Repeat every entry word for word; omit all pictures.

**GIVEN DATA**.
*****
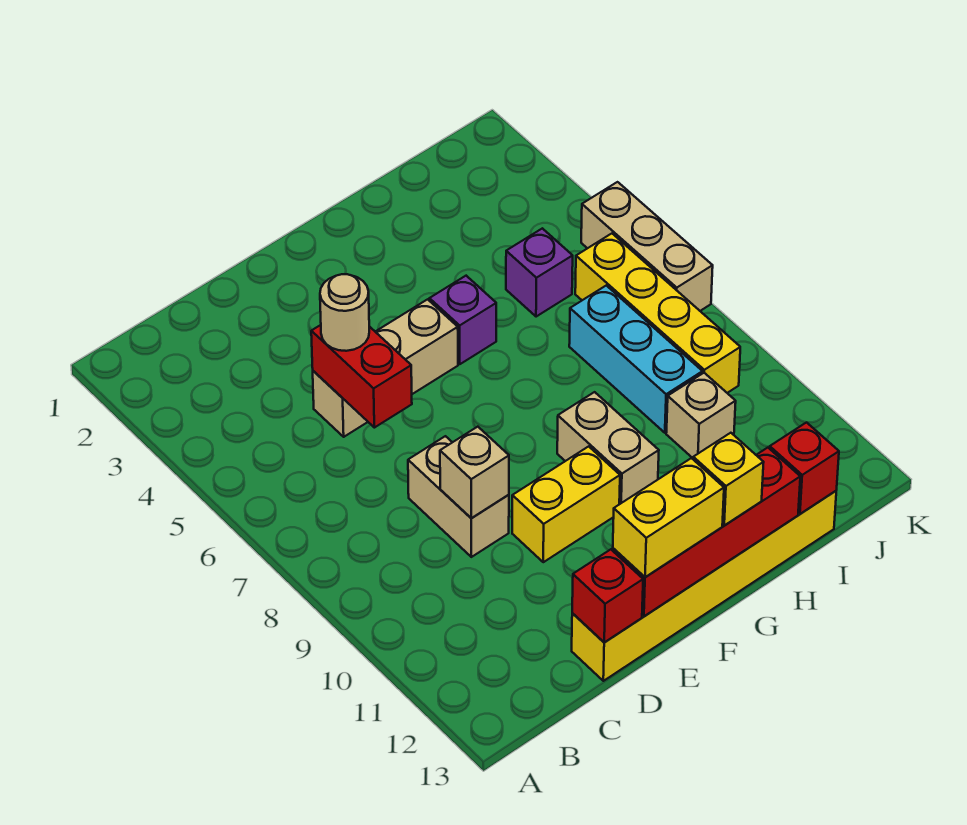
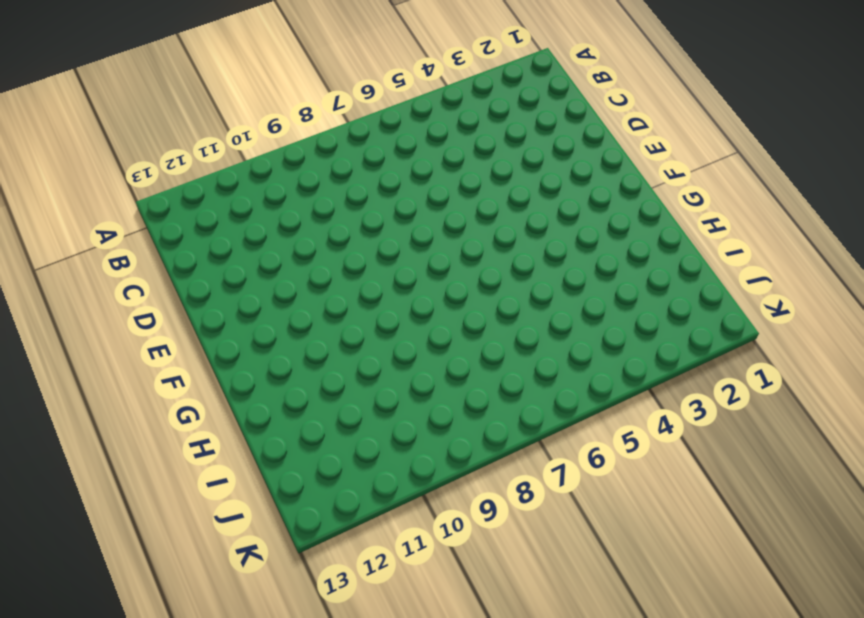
none -> tan 1x3 brick [313,299,458,437]
none -> tan 1x2 brick [408,436,509,557]
none -> yellow 1x6 brick [572,491,836,681]

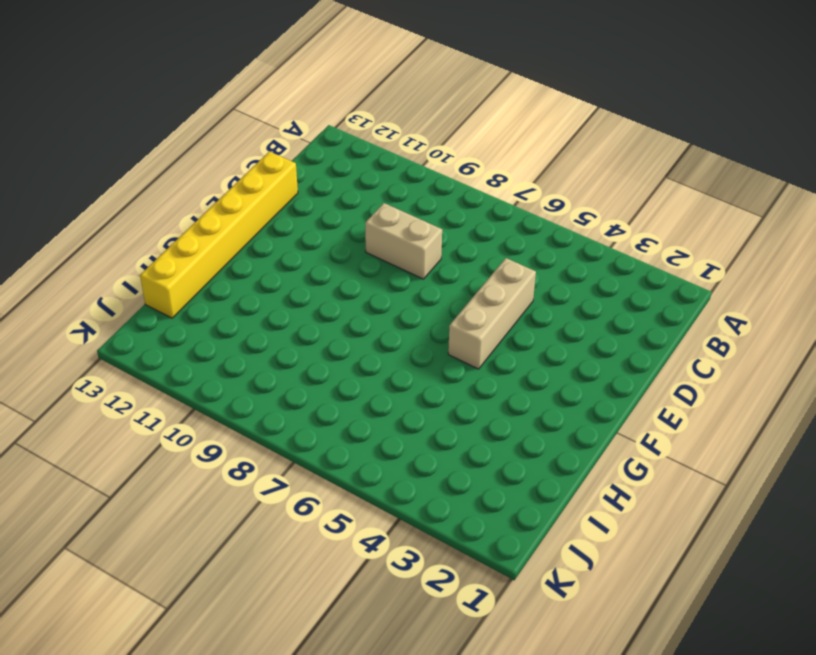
none -> yellow 1x2 brick [512,446,620,562]
none -> purple 1x1 brick [429,276,496,364]
none -> tan 1x2 brick [557,392,659,504]

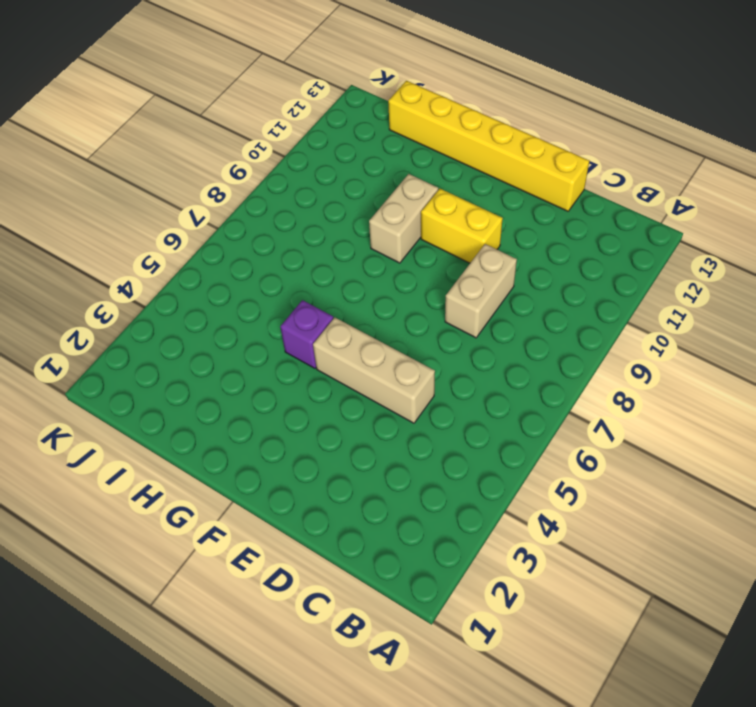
none -> purple 1x1 brick [506,228,573,317]
none -> cyan 1x3 brick [569,286,703,433]
none -> tan 1x1 brick [666,373,736,458]

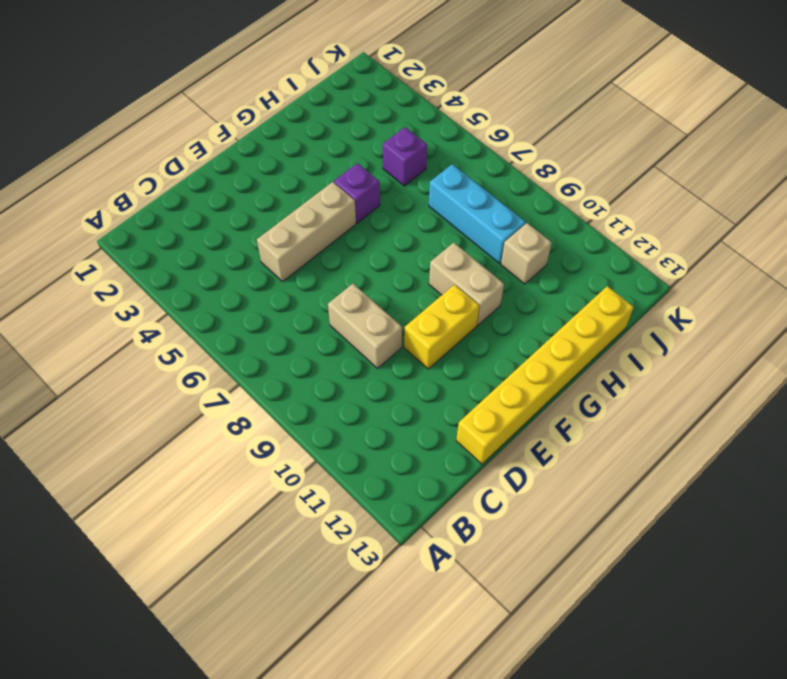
none -> yellow 1x4 brick [575,234,740,393]
none -> tan 1x3 brick [581,182,713,311]
none -> red 1x2 brick [311,325,412,428]

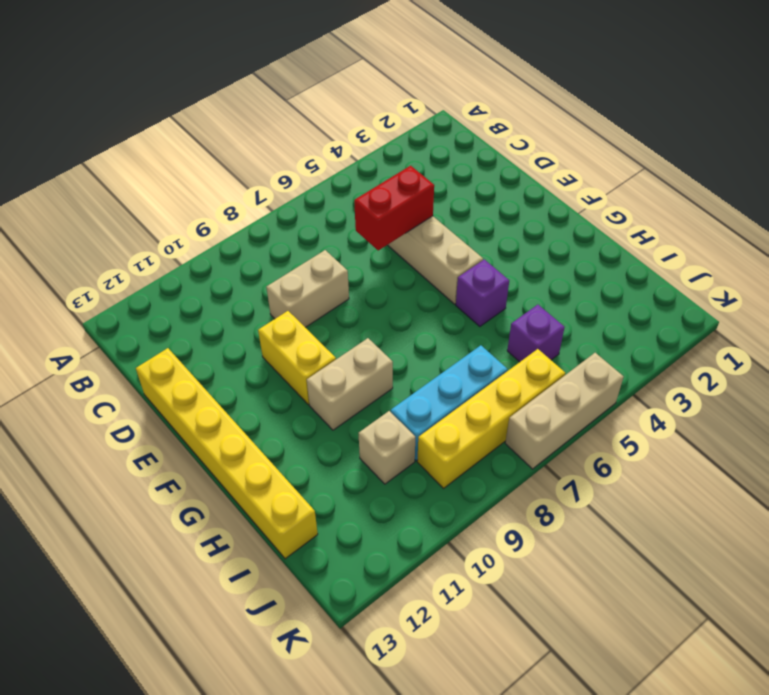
none -> tan 1x1 brick [440,427,509,518]
none -> red 1x1 brick [572,549,643,642]
none -> red 1x4 brick [613,448,800,616]

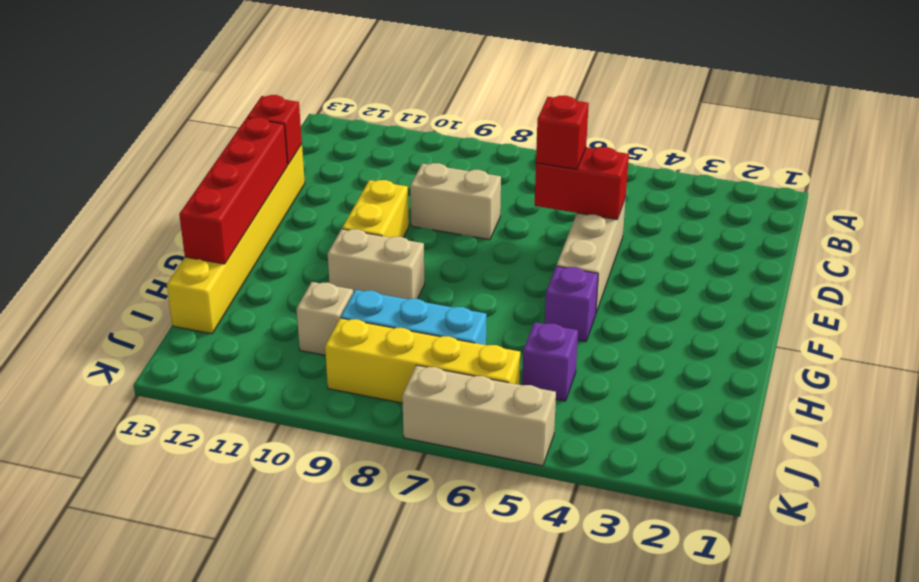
red 1x1 brick [536,96,589,169] -> red 1x1 brick moved to [770,422,839,514]
none -> tan 1x1 brick [440,427,509,518]
none -> tan 1x1 round brick [320,274,369,351]
none -> yellow 1x2 brick [613,458,724,577]

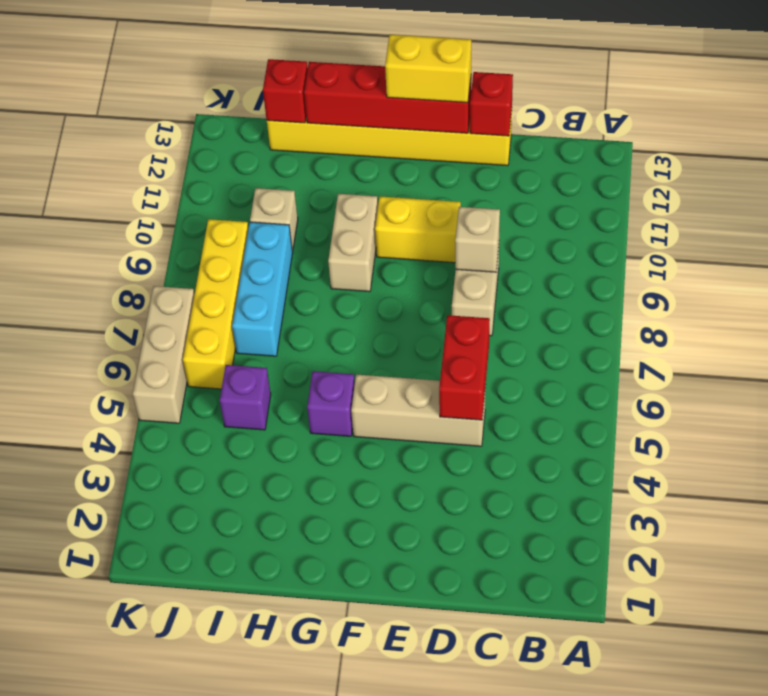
none -> tan 1x1 round brick [320,274,369,351]
none -> yellow 1x1 brick [693,433,764,526]

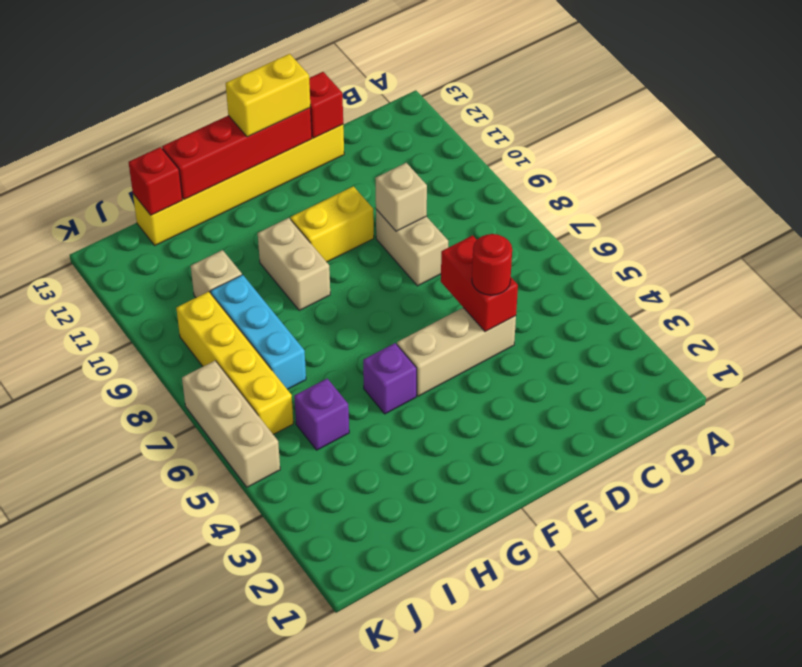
red 1x1 round brick [472,234,512,295] -> tan 1x1 round brick [320,274,369,351]
none -> yellow 1x1 brick [693,433,764,526]

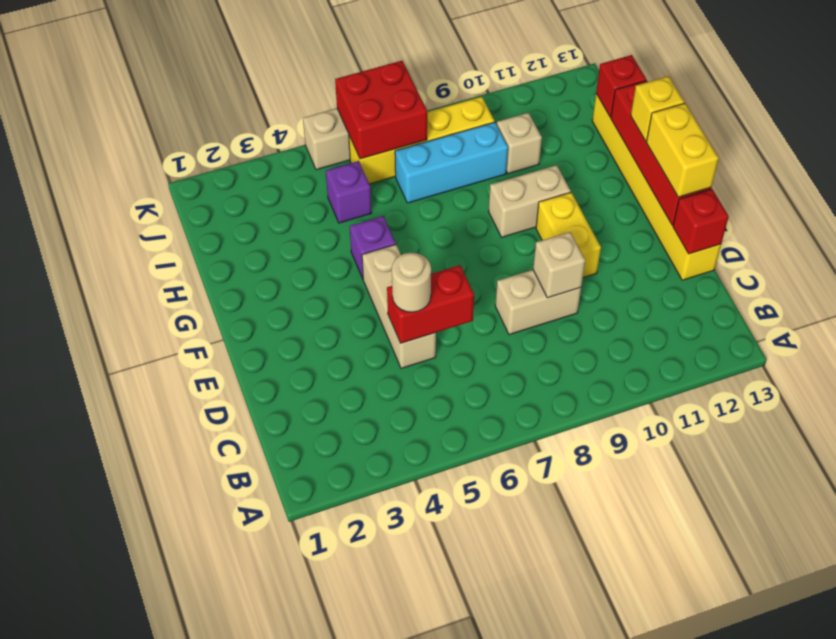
red 2x2 brick [335,61,427,159] -> none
*****
**REPLY**.
none -> tan 1x3 brick [313,299,458,437]
none -> tan 1x2 brick [408,436,509,557]
none -> yellow 1x6 brick [572,491,836,681]

none -> yellow 1x2 brick [512,446,620,562]
none -> purple 1x1 brick [429,276,496,364]
none -> tan 1x2 brick [557,392,659,504]

none -> purple 1x1 brick [506,228,573,317]
none -> cyan 1x3 brick [569,286,703,433]
none -> tan 1x1 brick [666,373,736,458]

none -> yellow 1x4 brick [575,234,740,393]
none -> tan 1x3 brick [581,182,713,311]
none -> red 1x2 brick [311,325,412,428]

none -> tan 1x1 brick [440,427,509,518]
none -> red 1x1 brick [572,549,643,642]
none -> red 1x4 brick [613,448,800,616]

red 1x1 brick [536,96,589,169] -> red 1x1 brick moved to [770,422,839,514]
none -> tan 1x1 brick [440,427,509,518]
none -> tan 1x1 round brick [320,274,369,351]
none -> yellow 1x2 brick [613,458,724,577]

none -> tan 1x1 round brick [320,274,369,351]
none -> yellow 1x1 brick [693,433,764,526]

red 1x1 round brick [472,234,512,295] -> tan 1x1 round brick [320,274,369,351]
none -> yellow 1x1 brick [693,433,764,526]

red 2x2 brick [335,61,427,159] -> none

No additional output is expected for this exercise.